TASK DETAILS → Would you please write out only the lines running from the top of the listing through the one holding "dark brown chalice (531,157)", exactly, with both ends kept and pictures left out?

RECORD EXCERPTS →
========

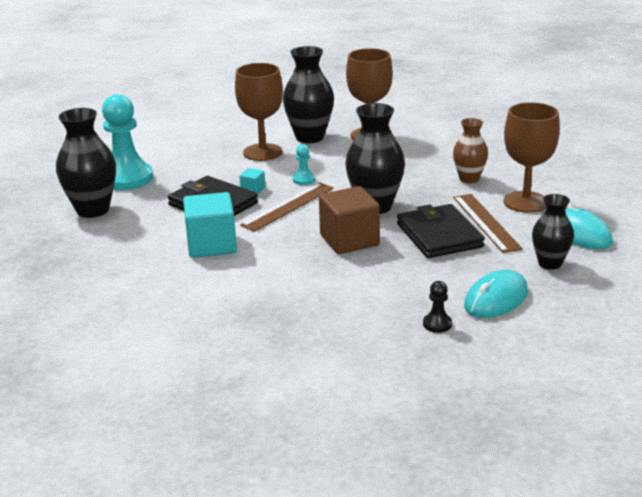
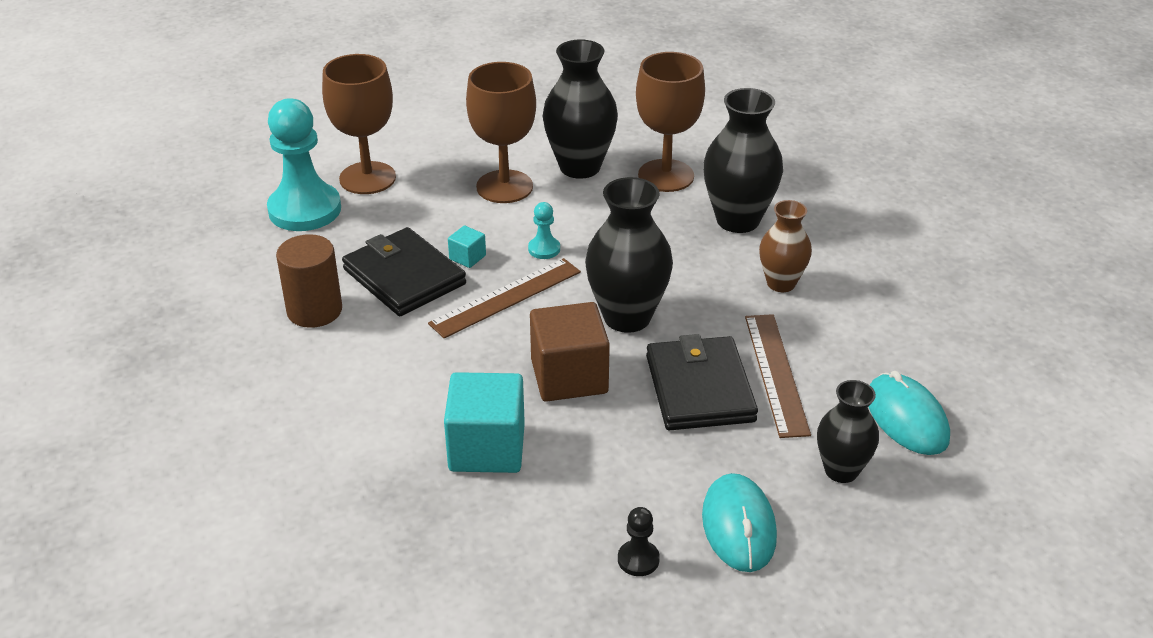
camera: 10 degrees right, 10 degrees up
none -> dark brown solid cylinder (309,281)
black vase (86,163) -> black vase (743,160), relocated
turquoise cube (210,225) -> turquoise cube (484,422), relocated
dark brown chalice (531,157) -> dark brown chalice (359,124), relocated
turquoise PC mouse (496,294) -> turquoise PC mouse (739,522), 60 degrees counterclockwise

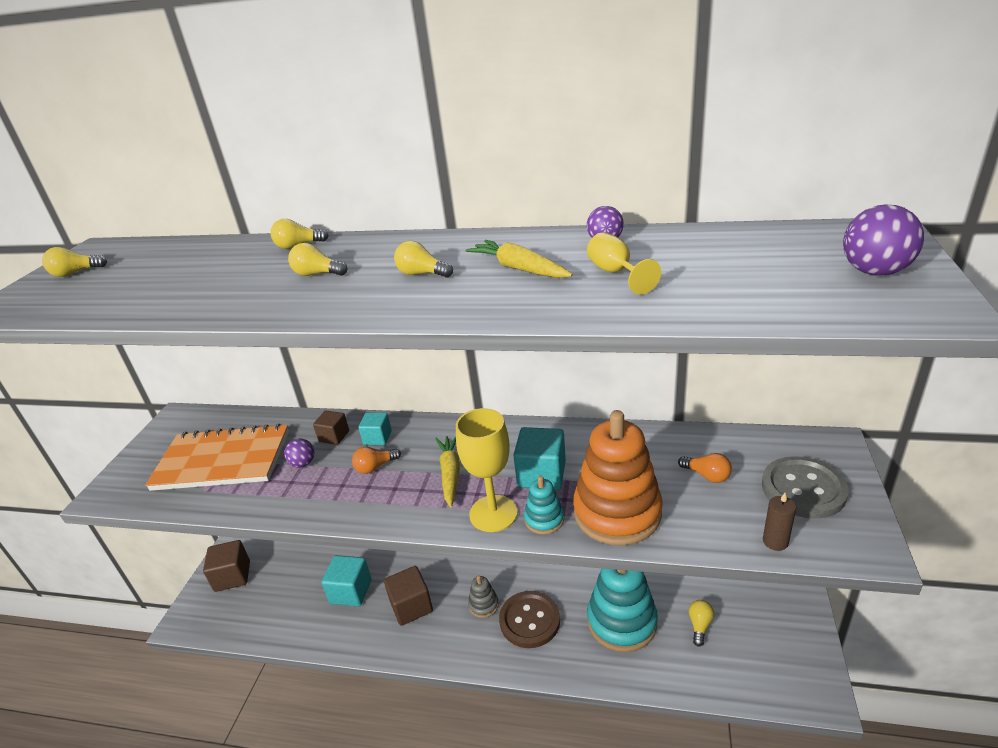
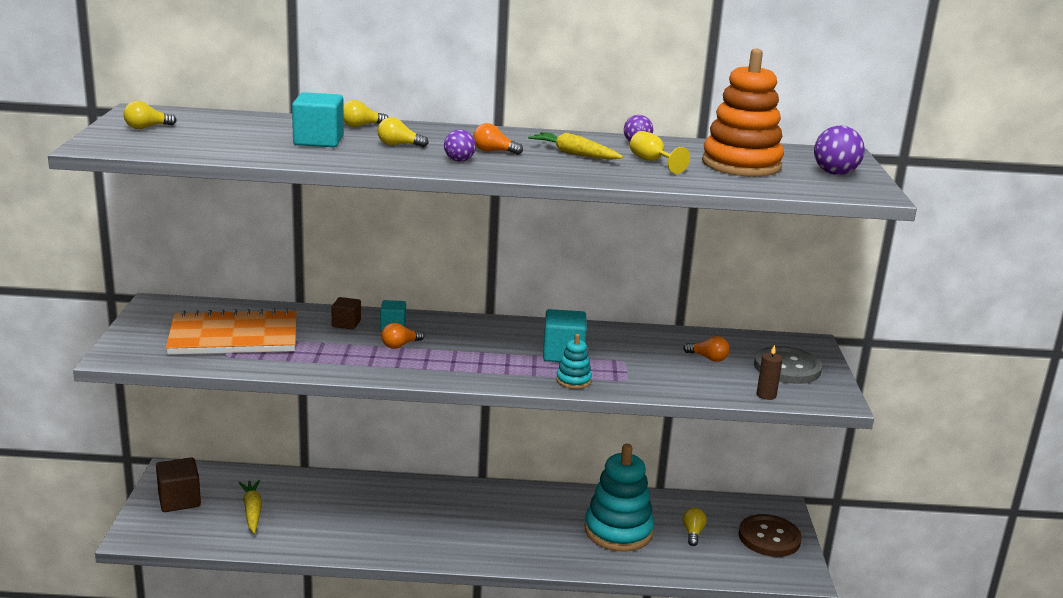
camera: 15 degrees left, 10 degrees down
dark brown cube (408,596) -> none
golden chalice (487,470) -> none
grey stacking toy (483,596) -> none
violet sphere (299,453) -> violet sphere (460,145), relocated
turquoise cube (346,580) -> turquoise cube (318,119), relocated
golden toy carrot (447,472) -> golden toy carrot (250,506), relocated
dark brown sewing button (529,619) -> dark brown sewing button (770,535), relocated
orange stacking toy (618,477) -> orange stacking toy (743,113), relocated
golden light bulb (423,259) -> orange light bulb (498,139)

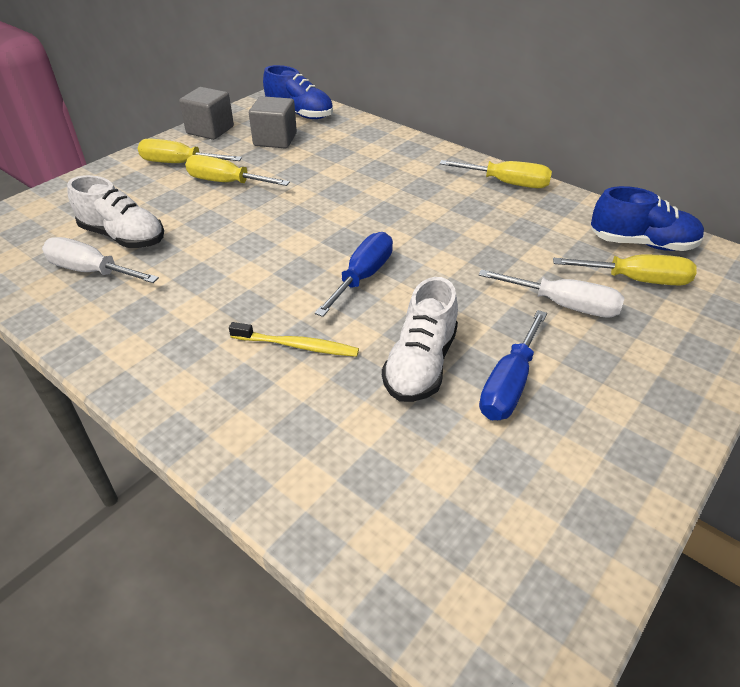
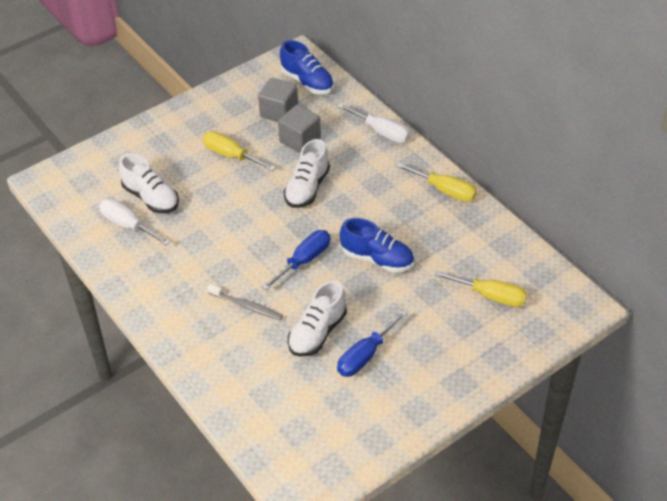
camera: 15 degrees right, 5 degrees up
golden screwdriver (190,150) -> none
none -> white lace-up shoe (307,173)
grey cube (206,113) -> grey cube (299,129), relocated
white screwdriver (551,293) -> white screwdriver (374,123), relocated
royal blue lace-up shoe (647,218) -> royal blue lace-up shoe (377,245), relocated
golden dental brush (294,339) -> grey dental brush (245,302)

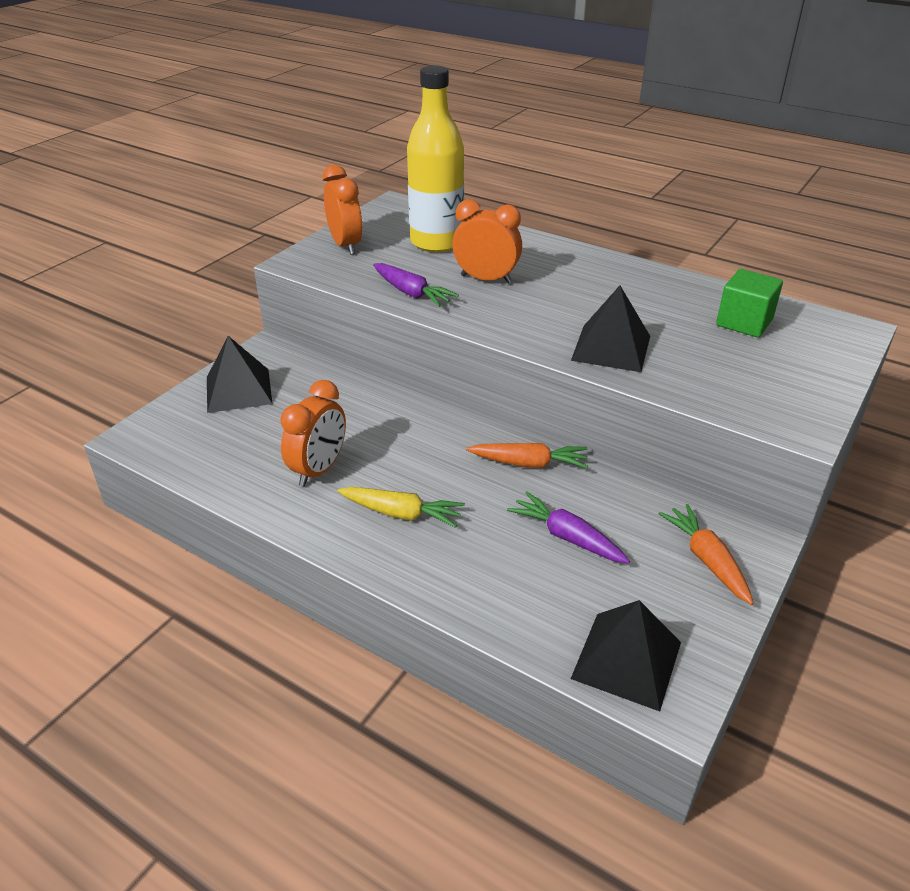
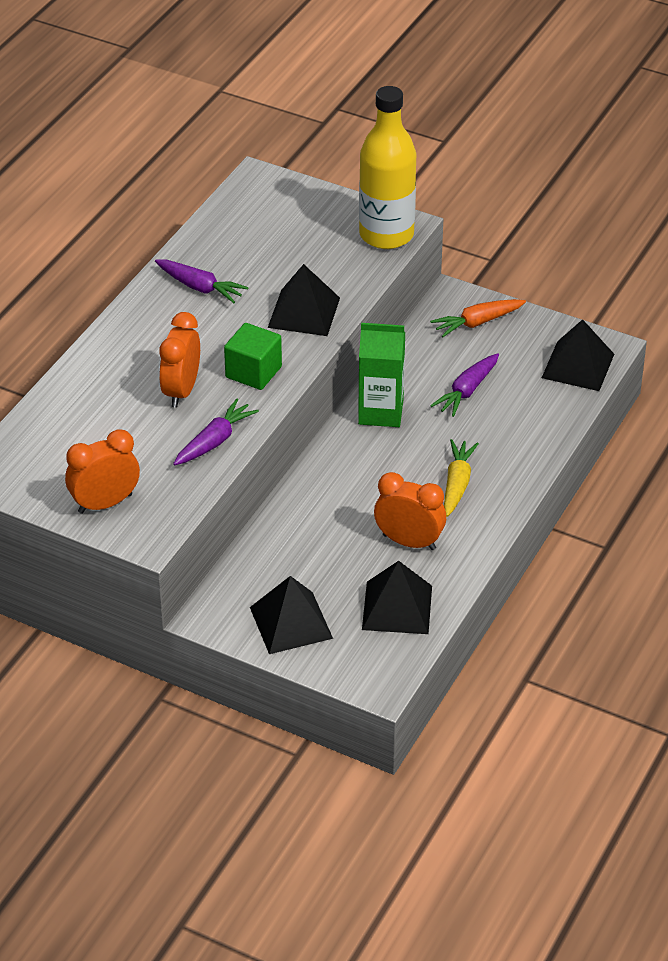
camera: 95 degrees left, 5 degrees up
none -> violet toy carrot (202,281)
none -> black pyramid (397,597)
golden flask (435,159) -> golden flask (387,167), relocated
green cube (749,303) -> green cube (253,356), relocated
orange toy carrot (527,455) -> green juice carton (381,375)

========

TASK RESULT →
camera: 10 degrees right, 10 degrees up
none -> dark brown solid cylinder (309,281)
black vase (86,163) -> black vase (743,160), relocated
turquoise cube (210,225) -> turquoise cube (484,422), relocated
dark brown chalice (531,157) -> dark brown chalice (359,124), relocated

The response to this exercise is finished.